Task objective:
Ignoring every picture, return the lines of the listing below word for word, from the line that holds "none -> tan plate A2:A3 level 1" through the line that holds "none -> green cone I5 level 2".

Dataset:
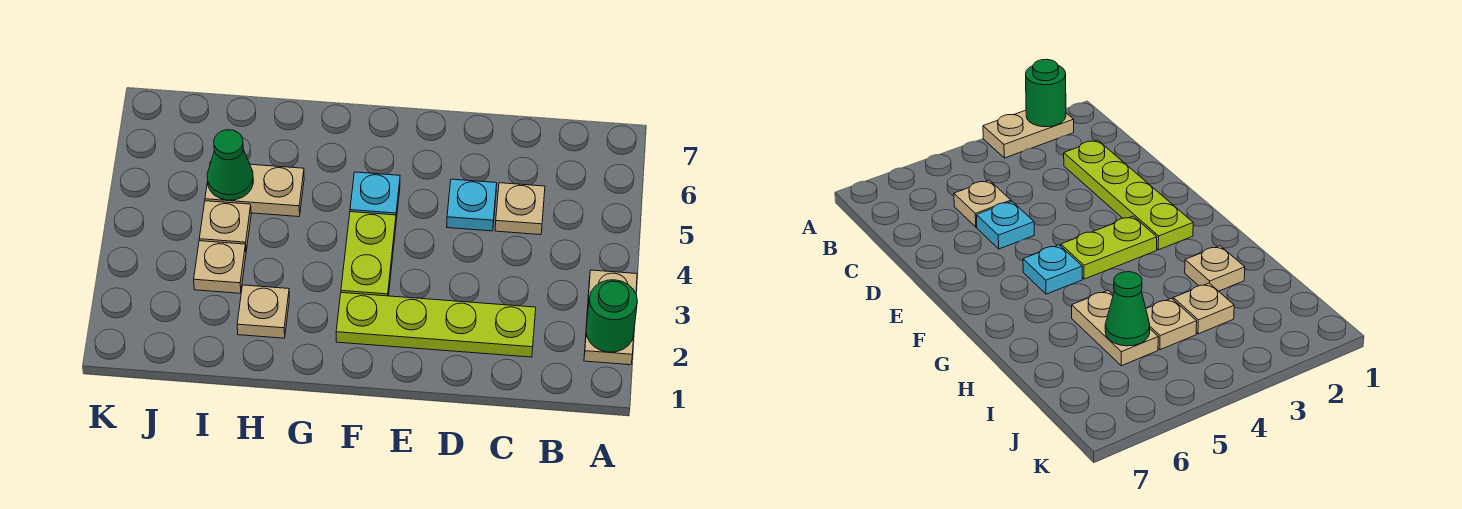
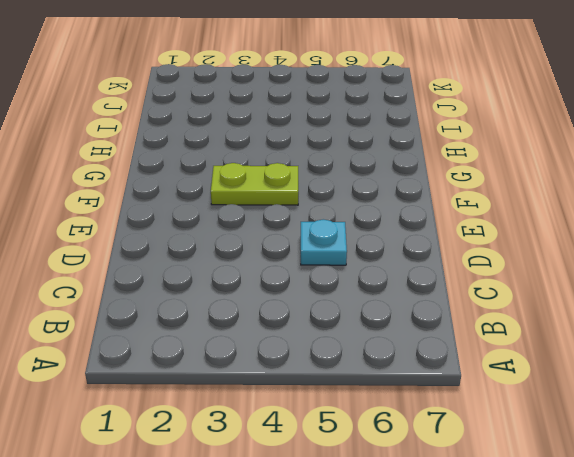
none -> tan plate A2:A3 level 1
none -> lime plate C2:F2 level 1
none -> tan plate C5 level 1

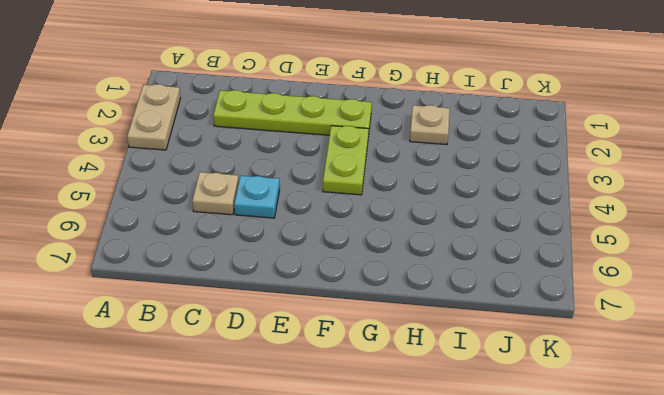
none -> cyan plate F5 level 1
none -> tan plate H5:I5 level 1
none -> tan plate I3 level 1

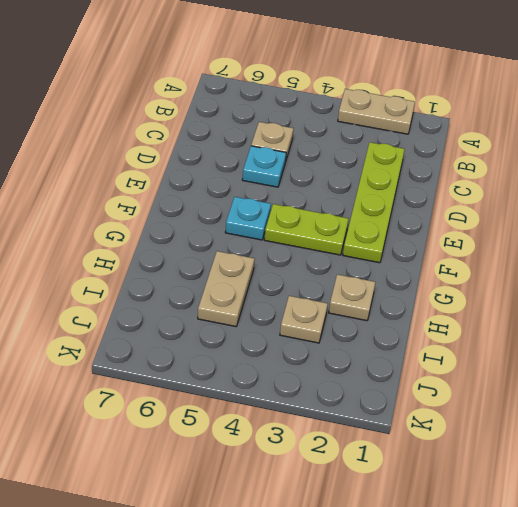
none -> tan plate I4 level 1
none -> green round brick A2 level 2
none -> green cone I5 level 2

==

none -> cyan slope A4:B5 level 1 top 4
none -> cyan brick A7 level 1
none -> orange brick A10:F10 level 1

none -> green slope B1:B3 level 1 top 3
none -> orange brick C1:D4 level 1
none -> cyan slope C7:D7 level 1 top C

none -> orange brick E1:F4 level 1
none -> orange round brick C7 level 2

Task response:
none -> tan plate A2:A3 level 1
none -> lime plate C2:F2 level 1
none -> tan plate C5 level 1

none -> cyan plate F5 level 1
none -> tan plate H5:I5 level 1
none -> tan plate I3 level 1

none -> tan plate I4 level 1
none -> green round brick A2 level 2
none -> green cone I5 level 2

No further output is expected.